** Source material follows **
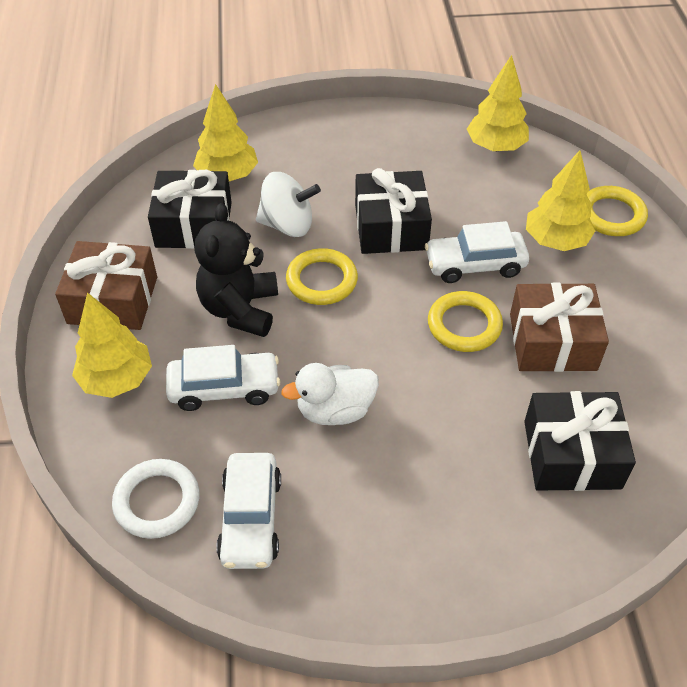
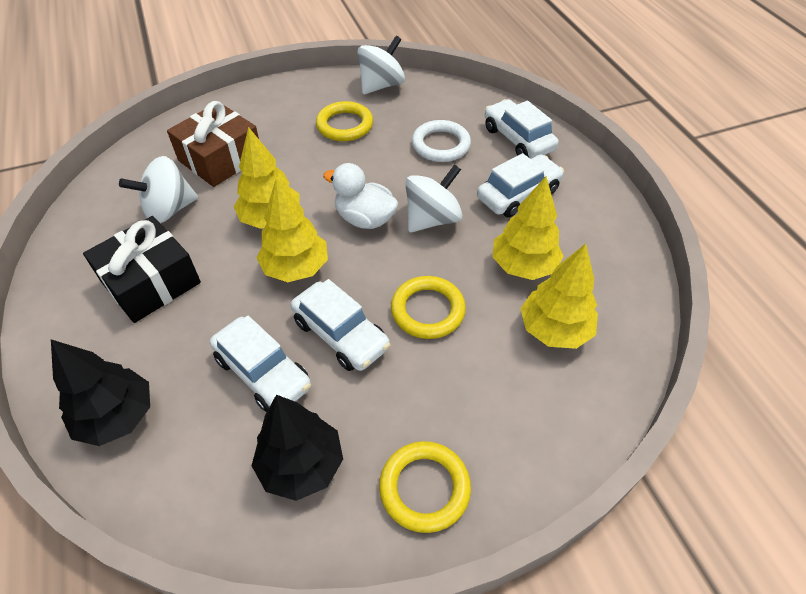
black gift: 3 -> 1
black teddy bear: 1 -> 0
black tree: 0 -> 2
brown gift: 2 -> 1
white car: 3 -> 4
white spinning top: 1 -> 3

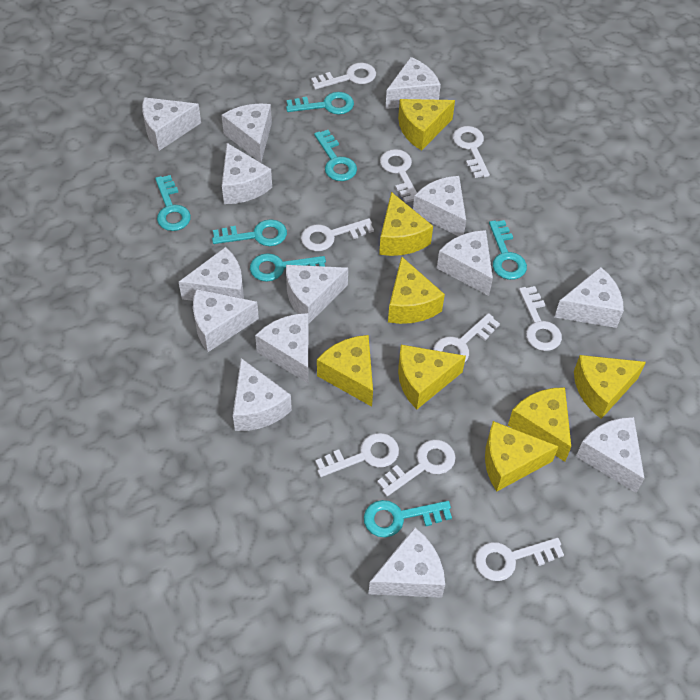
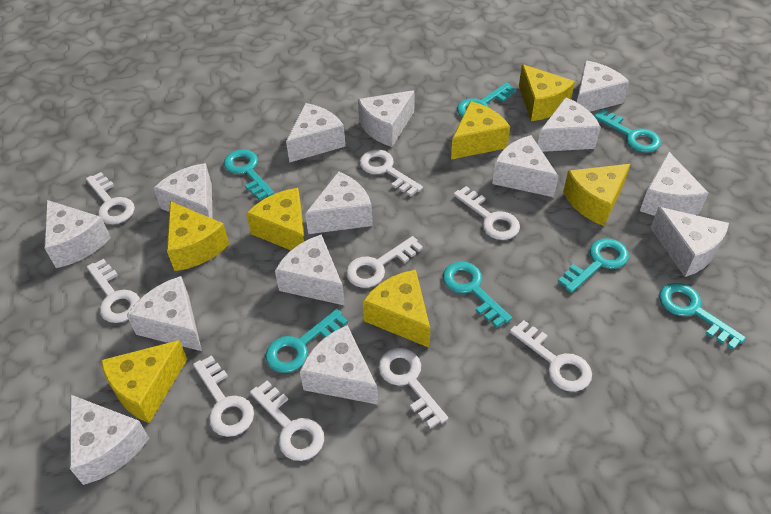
yellow cheese: 8 -> 7

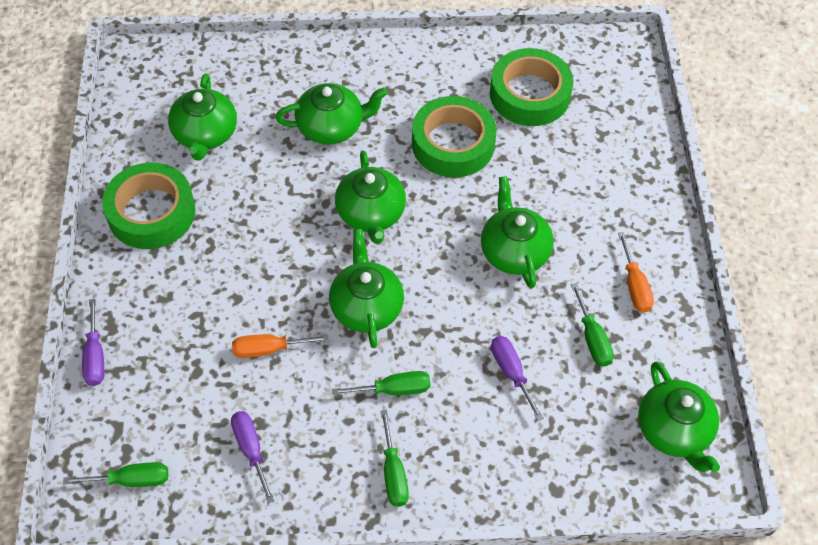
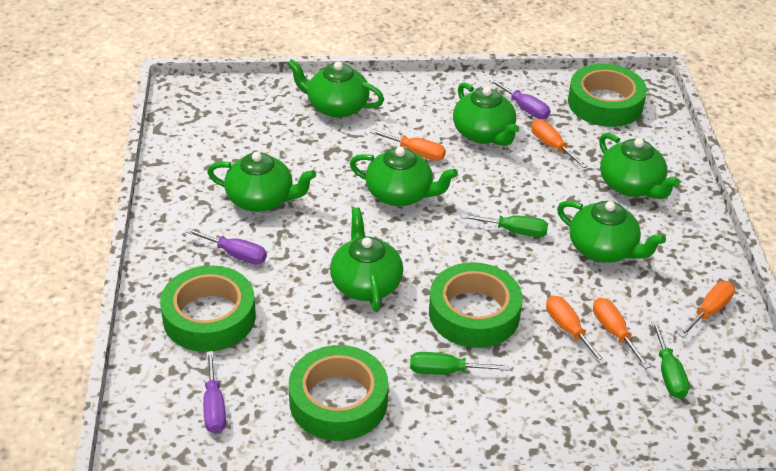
green screwdriver: 4 -> 3
green tape: 3 -> 4
green teapot: 6 -> 7
orange screwdriver: 2 -> 5

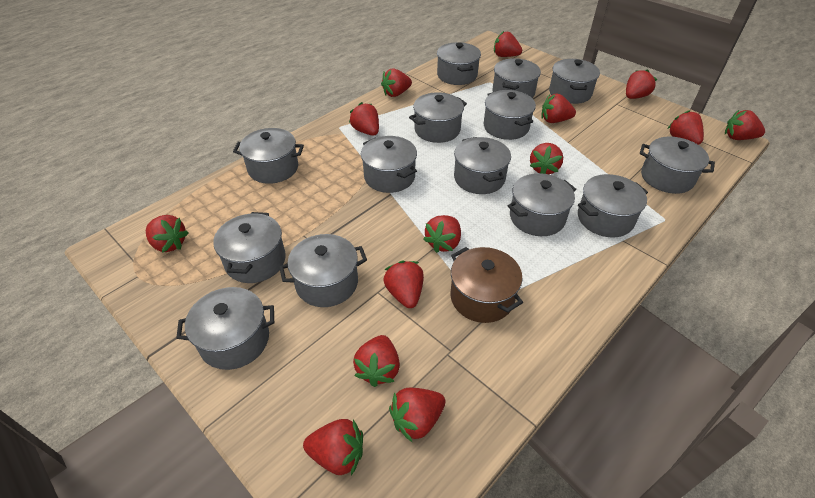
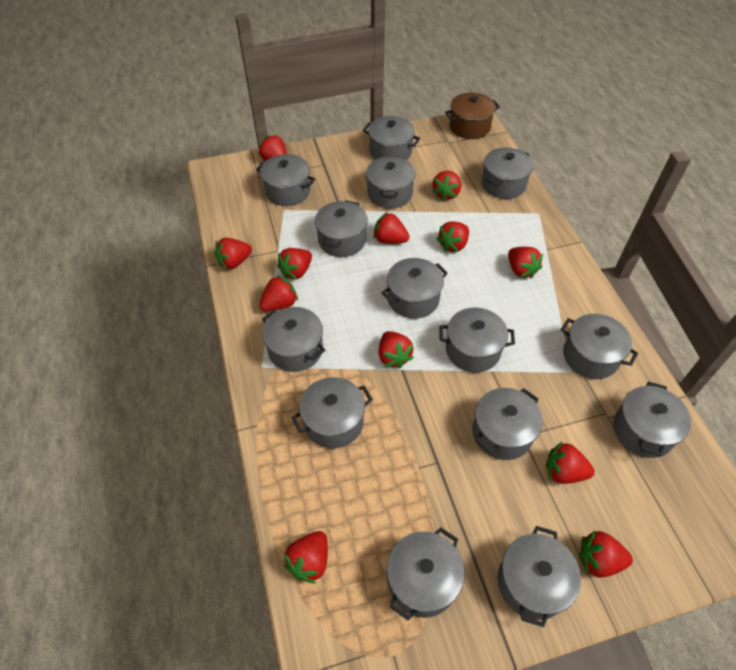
red strawberry: 14 -> 12

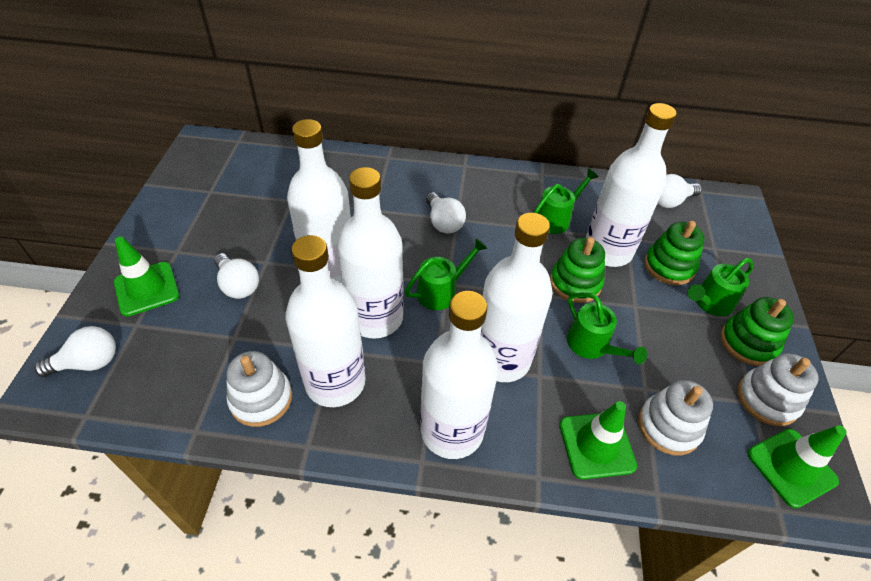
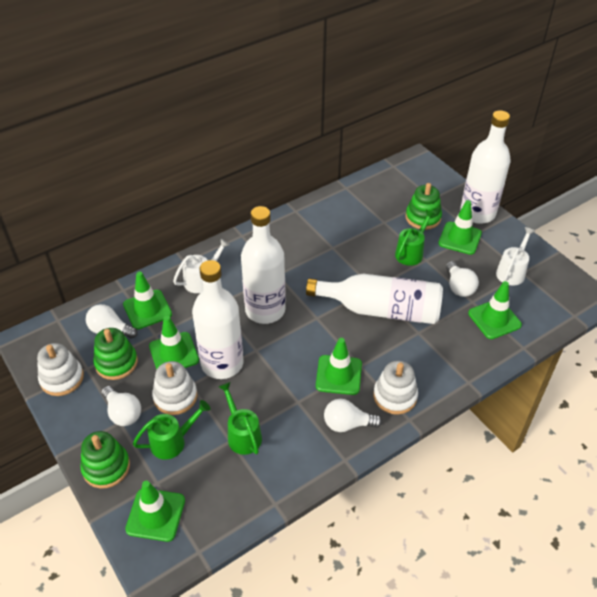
green traffic cone: 3 -> 6
green watering can: 4 -> 3
white bottle: 6 -> 4
white watering can: 0 -> 2

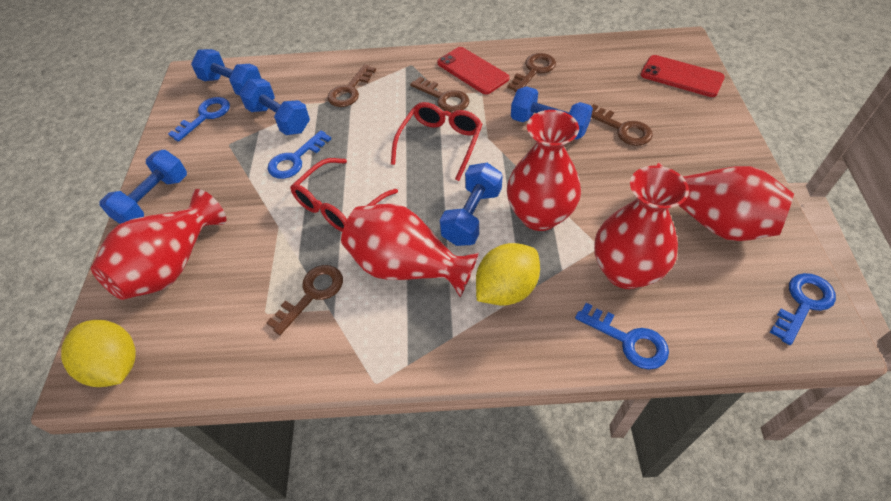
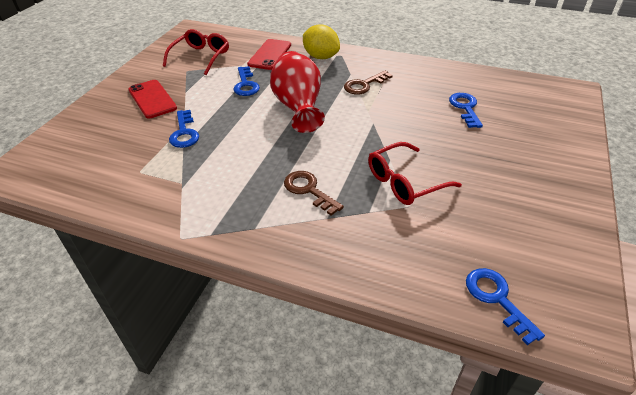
blue dumbbell: 5 -> 0
brown key: 5 -> 2
red vase: 5 -> 1
yellow lemon: 2 -> 1

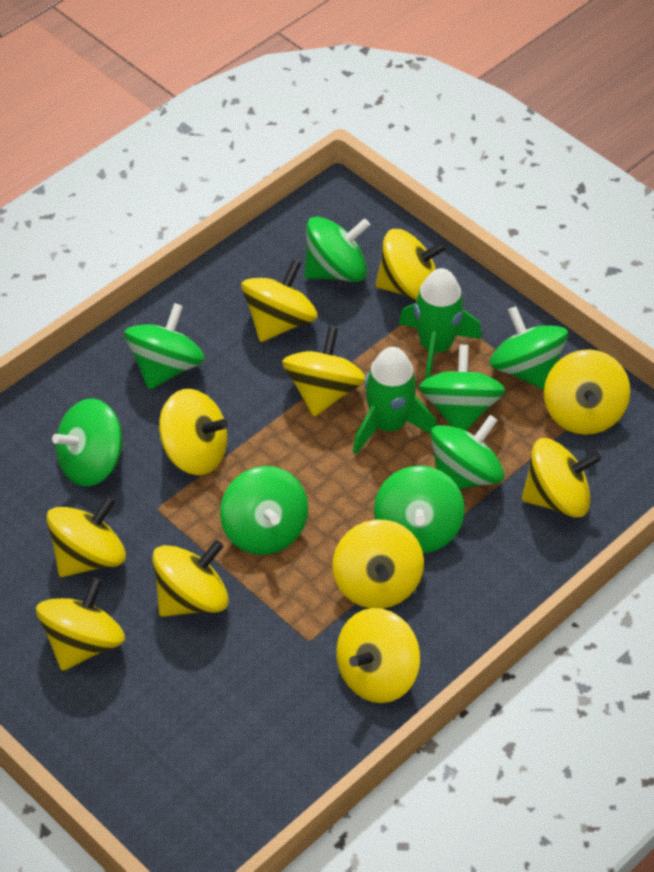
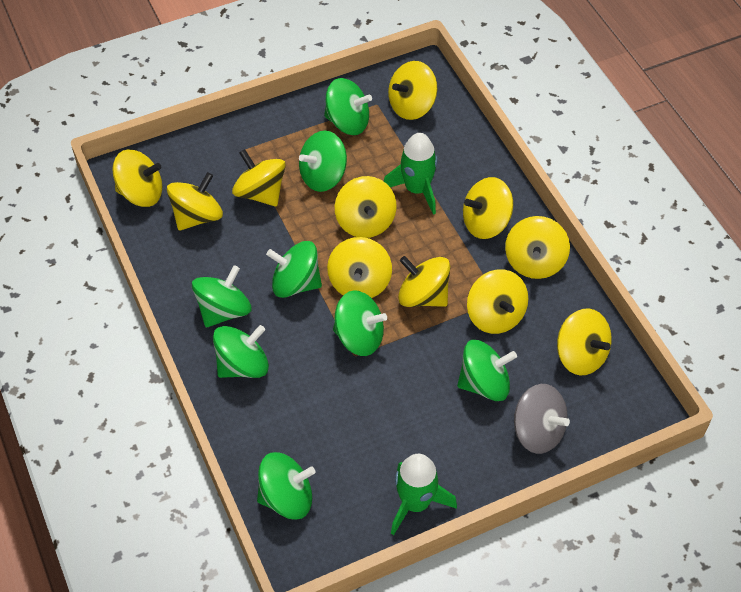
grey spinning top: 0 -> 1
** End of Source material **
▶ _About this exercise_:
Print all the lines above exactly as they are, but without the pictures.

▶ _Task result_:
black gift: 3 -> 1
black teddy bear: 1 -> 0
black tree: 0 -> 2
brown gift: 2 -> 1
white car: 3 -> 4
white spinning top: 1 -> 3

yellow cheese: 8 -> 7

green screwdriver: 4 -> 3
green tape: 3 -> 4
green teapot: 6 -> 7
orange screwdriver: 2 -> 5

red strawberry: 14 -> 12

green traffic cone: 3 -> 6
green watering can: 4 -> 3
white bottle: 6 -> 4
white watering can: 0 -> 2

blue dumbbell: 5 -> 0
brown key: 5 -> 2
red vase: 5 -> 1
yellow lemon: 2 -> 1

grey spinning top: 0 -> 1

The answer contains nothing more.